| Work to complete |
Give every entry below again, exactly as written, and skip the images.

| Data provided |
□ □ □ □ □ □ □

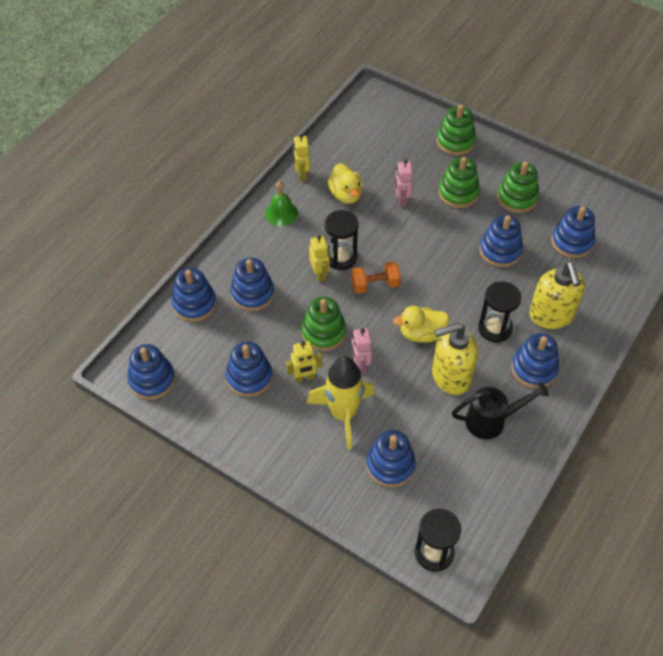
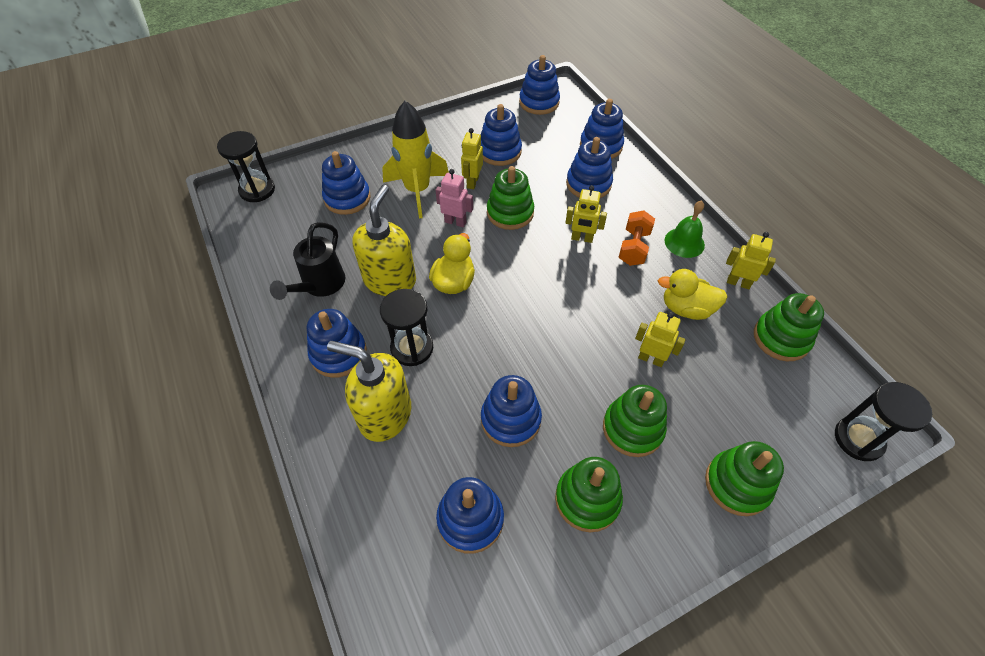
camera: 120 degrees right, 0 degrees up
(336, 144) = (781, 338): none -> green stacking toy
(341, 257) = (594, 264): black hourglass -> black hourglass (858, 439)
(375, 285) = (539, 275): orange dumbbell -> orange dumbbell (634, 247)
(401, 200) = (651, 359): pink robot -> yellow robot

□ □ □ □ □ □ □

| Answer space |
camera: 120 degrees right, 0 degrees up
(336, 144) = (781, 338): none -> green stacking toy
(341, 257) = (594, 264): black hourglass -> black hourglass (858, 439)
(375, 285) = (539, 275): orange dumbbell -> orange dumbbell (634, 247)
(401, 200) = (651, 359): pink robot -> yellow robot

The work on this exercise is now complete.